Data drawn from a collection
══════════

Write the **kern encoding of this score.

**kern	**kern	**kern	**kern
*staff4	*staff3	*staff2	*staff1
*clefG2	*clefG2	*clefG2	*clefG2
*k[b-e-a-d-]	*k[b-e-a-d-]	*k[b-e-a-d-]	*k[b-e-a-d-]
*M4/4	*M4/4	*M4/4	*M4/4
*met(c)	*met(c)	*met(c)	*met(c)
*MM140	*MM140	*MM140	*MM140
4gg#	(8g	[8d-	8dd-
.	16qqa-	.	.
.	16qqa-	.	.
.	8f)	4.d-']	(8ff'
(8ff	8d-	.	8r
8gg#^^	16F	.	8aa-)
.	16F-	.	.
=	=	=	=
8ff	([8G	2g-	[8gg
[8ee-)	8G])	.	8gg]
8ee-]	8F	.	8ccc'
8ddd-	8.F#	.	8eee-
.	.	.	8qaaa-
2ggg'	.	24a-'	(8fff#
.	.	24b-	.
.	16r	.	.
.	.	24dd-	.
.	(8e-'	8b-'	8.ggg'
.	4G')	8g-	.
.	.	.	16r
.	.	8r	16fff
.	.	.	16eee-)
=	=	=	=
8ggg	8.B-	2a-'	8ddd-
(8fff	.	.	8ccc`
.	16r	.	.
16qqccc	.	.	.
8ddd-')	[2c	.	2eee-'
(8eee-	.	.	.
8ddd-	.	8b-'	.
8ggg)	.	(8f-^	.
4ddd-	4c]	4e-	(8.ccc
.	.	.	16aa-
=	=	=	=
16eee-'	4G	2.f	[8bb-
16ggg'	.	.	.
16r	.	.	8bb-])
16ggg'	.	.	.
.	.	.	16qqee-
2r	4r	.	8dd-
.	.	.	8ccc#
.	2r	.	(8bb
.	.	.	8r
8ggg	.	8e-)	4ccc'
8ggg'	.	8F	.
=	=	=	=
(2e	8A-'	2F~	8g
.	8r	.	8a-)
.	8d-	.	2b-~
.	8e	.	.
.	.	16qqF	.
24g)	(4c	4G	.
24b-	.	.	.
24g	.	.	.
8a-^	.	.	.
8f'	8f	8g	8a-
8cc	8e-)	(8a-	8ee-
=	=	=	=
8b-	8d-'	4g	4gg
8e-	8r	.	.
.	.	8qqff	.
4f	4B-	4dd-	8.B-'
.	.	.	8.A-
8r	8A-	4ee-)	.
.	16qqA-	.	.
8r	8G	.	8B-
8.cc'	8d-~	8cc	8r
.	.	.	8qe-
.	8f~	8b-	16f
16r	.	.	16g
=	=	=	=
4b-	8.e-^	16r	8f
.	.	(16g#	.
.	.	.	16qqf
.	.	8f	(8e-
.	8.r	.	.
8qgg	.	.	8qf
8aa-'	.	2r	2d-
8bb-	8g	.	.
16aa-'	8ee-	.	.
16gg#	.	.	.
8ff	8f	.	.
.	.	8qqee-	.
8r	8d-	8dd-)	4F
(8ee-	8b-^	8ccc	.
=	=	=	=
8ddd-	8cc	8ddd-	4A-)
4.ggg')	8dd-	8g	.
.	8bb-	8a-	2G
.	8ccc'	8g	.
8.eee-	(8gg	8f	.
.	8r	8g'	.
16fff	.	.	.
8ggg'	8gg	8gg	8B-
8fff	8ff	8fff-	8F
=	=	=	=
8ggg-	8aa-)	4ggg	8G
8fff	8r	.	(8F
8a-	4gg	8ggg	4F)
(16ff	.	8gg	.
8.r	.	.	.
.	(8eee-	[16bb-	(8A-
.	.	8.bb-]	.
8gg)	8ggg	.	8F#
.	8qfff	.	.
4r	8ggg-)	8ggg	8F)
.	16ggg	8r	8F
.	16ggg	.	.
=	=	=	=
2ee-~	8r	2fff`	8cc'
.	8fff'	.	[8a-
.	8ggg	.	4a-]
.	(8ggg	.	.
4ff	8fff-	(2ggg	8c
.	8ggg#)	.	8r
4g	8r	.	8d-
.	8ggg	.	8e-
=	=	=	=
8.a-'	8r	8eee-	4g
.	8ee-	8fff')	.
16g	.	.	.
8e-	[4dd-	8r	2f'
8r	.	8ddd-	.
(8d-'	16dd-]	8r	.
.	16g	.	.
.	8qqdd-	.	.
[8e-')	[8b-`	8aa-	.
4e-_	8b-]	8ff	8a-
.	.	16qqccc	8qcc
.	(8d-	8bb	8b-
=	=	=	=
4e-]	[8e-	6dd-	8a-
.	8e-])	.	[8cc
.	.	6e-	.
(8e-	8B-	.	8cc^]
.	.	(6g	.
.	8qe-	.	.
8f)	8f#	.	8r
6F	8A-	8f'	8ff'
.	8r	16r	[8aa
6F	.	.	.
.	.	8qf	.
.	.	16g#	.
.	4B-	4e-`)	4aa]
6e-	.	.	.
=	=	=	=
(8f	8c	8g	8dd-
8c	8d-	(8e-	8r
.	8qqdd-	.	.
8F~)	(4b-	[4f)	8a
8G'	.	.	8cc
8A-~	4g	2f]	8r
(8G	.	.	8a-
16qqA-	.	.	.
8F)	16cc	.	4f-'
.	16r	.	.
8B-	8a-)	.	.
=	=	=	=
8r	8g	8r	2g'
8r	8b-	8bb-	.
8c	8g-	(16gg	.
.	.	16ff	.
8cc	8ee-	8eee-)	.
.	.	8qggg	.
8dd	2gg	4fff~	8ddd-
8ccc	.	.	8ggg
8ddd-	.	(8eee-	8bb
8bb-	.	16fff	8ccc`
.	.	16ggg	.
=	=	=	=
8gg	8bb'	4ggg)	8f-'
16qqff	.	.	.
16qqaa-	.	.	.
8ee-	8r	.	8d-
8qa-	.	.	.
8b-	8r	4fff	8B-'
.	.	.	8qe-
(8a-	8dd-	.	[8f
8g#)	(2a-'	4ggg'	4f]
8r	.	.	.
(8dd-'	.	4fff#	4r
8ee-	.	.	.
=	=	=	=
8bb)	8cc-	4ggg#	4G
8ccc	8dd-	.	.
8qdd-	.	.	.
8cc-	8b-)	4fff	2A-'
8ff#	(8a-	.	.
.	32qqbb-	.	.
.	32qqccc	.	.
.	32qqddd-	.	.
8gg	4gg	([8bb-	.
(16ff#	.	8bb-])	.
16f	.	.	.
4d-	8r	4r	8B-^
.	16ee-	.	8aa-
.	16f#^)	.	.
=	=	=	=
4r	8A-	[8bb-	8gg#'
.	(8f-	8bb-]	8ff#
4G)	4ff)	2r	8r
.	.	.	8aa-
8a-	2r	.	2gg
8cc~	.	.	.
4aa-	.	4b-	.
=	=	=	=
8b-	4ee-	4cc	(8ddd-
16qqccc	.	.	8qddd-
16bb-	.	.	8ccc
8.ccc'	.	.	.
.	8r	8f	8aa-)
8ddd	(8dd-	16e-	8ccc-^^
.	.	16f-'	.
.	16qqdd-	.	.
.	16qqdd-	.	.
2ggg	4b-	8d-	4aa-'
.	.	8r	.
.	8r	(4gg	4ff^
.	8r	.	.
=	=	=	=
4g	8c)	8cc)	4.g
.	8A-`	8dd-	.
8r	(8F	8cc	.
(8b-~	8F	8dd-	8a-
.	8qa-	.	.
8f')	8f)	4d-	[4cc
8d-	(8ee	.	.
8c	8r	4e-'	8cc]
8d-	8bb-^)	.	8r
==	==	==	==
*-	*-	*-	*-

══════════

Task brief
Can you locate every line in the items above that contains the string "kern" and copy each of those lines out? Case counts.

In response
Write the **kern encoding of this score.
**kern	**kern	**kern	**kern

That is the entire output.